Content revision data

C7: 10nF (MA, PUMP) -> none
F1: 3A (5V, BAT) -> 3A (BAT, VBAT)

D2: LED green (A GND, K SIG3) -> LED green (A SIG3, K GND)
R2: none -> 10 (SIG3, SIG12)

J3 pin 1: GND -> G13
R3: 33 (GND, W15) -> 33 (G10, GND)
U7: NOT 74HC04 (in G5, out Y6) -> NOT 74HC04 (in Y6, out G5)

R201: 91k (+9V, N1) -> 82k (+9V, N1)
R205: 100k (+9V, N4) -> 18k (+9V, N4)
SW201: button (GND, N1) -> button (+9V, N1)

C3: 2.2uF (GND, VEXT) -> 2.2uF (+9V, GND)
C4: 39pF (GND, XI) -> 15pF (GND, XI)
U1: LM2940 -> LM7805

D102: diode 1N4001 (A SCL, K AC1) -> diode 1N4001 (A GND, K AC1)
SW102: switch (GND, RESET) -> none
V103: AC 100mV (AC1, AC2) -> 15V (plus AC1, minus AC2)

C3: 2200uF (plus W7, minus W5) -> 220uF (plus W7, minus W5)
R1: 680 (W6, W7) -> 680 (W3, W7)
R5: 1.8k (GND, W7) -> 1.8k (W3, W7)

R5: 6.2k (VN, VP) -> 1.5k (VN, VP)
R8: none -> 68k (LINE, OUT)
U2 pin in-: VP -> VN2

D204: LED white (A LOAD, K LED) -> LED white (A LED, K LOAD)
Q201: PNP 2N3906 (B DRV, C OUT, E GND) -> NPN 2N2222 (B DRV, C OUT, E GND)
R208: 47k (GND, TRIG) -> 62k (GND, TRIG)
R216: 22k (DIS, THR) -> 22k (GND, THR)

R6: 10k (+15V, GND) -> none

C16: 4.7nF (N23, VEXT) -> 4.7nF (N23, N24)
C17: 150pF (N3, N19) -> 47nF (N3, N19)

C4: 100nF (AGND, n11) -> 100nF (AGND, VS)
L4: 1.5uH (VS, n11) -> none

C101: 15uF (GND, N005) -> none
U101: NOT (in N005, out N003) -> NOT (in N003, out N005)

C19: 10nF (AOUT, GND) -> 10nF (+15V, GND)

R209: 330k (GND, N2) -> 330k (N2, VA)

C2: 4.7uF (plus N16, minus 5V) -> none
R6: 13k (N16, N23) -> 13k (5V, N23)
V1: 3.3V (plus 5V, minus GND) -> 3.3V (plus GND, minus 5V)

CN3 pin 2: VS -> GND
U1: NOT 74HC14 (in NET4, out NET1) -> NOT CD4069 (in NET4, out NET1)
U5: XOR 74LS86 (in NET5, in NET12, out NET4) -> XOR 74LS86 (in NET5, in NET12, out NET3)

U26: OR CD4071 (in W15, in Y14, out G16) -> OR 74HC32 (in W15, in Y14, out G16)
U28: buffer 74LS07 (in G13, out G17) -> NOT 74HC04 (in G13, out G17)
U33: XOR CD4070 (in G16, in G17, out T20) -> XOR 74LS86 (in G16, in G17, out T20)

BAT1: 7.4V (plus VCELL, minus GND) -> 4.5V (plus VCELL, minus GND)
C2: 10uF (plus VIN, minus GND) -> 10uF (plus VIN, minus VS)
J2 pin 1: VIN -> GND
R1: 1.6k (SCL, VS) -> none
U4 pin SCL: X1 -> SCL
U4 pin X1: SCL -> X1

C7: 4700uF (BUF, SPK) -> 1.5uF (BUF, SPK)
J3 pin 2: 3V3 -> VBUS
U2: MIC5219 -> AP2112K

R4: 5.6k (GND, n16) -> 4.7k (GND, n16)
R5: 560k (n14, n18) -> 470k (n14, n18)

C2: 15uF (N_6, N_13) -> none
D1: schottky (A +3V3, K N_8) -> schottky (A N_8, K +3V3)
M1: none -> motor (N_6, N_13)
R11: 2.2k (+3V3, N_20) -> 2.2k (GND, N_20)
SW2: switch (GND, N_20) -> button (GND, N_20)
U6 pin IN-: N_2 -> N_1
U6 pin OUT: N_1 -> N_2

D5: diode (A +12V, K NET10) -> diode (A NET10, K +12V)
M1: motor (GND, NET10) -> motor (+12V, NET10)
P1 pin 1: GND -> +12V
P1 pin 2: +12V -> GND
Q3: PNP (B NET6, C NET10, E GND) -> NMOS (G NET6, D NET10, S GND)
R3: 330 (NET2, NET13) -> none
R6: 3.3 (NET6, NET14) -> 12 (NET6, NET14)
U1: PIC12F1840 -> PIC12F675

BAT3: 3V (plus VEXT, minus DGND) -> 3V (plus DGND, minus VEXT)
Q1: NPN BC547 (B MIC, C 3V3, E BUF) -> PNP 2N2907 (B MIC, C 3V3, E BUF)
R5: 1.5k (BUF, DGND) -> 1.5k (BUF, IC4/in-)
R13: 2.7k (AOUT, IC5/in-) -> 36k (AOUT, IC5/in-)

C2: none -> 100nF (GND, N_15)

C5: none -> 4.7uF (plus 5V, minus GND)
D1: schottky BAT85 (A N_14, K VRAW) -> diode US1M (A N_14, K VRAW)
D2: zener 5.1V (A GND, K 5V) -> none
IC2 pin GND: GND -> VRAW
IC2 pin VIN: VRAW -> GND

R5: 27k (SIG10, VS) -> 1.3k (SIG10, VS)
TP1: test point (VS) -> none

• TASK ITEM:
Starting with the line with "V1: 3.3V (plus" above and going on through the line with "R11: 2.2k (+3V3, N_20) -> 2.2k (GND, N_20)", transcribe every line exactly, both ends included, and add nothing.

• THE COMPLETED TASK:
V1: 3.3V (plus 5V, minus GND) -> 3.3V (plus GND, minus 5V)

CN3 pin 2: VS -> GND
U1: NOT 74HC14 (in NET4, out NET1) -> NOT CD4069 (in NET4, out NET1)
U5: XOR 74LS86 (in NET5, in NET12, out NET4) -> XOR 74LS86 (in NET5, in NET12, out NET3)

U26: OR CD4071 (in W15, in Y14, out G16) -> OR 74HC32 (in W15, in Y14, out G16)
U28: buffer 74LS07 (in G13, out G17) -> NOT 74HC04 (in G13, out G17)
U33: XOR CD4070 (in G16, in G17, out T20) -> XOR 74LS86 (in G16, in G17, out T20)

BAT1: 7.4V (plus VCELL, minus GND) -> 4.5V (plus VCELL, minus GND)
C2: 10uF (plus VIN, minus GND) -> 10uF (plus VIN, minus VS)
J2 pin 1: VIN -> GND
R1: 1.6k (SCL, VS) -> none
U4 pin SCL: X1 -> SCL
U4 pin X1: SCL -> X1

C7: 4700uF (BUF, SPK) -> 1.5uF (BUF, SPK)
J3 pin 2: 3V3 -> VBUS
U2: MIC5219 -> AP2112K

R4: 5.6k (GND, n16) -> 4.7k (GND, n16)
R5: 560k (n14, n18) -> 470k (n14, n18)

C2: 15uF (N_6, N_13) -> none
D1: schottky (A +3V3, K N_8) -> schottky (A N_8, K +3V3)
M1: none -> motor (N_6, N_13)
R11: 2.2k (+3V3, N_20) -> 2.2k (GND, N_20)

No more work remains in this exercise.